For the word "none", state how many lines of the data include it. Respond with the number only.

Start of Records for this task

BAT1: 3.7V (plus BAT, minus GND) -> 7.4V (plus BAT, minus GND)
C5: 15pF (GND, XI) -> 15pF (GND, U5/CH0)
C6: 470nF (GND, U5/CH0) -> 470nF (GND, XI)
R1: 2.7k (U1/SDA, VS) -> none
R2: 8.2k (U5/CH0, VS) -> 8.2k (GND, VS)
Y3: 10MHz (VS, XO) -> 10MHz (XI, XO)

End of Records for this task
Start of Records for this task

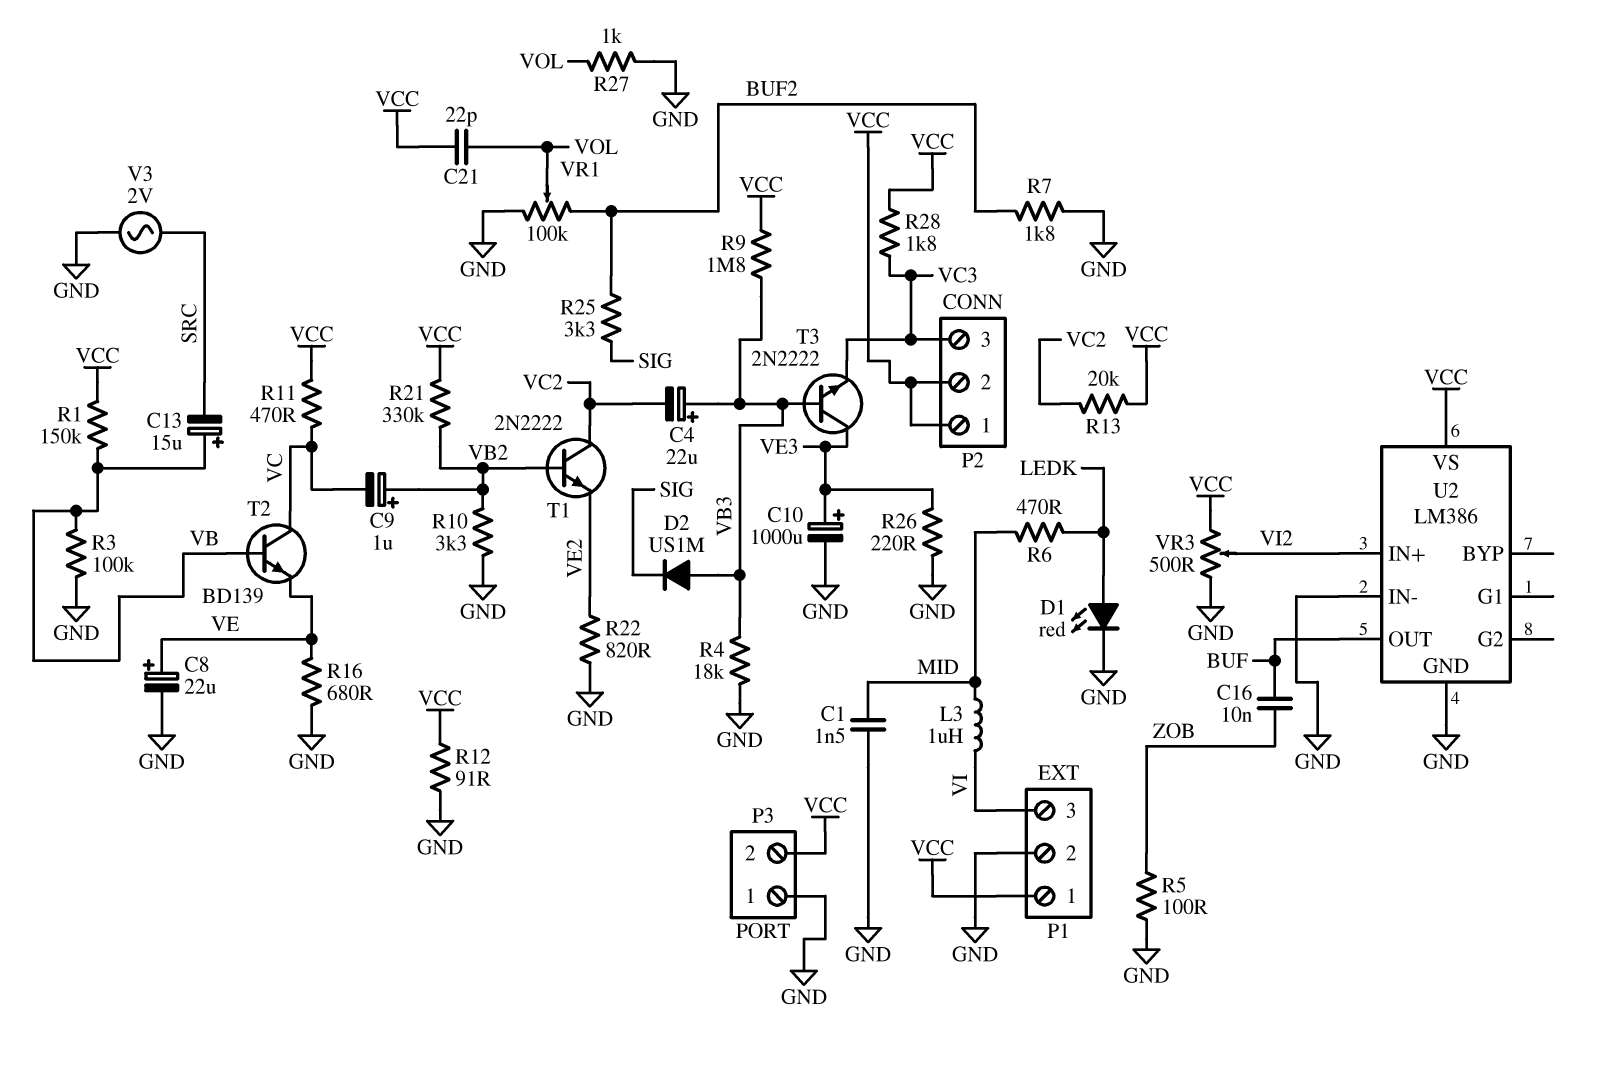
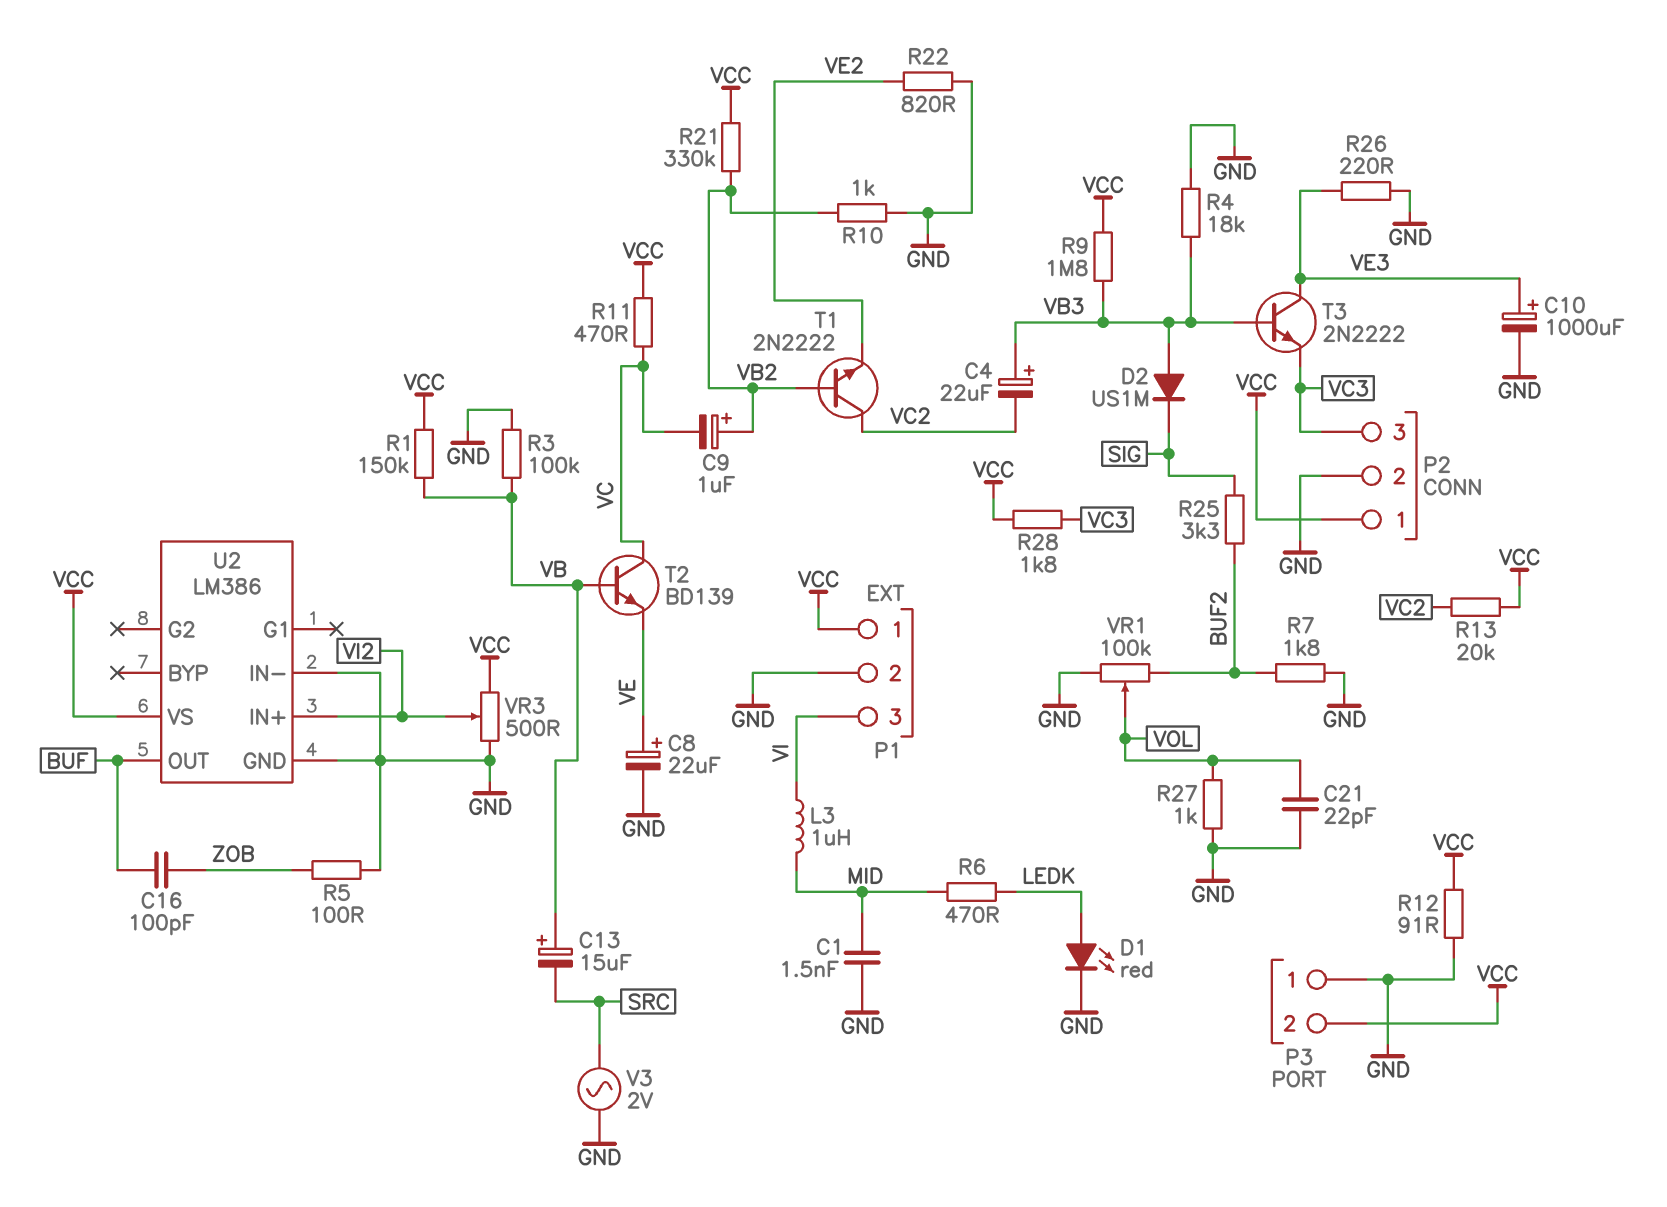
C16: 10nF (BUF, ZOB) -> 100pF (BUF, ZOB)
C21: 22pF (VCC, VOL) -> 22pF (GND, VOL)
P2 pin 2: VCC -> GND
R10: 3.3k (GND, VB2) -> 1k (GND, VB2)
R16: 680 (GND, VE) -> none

End of Records for this task

**Completed task**
2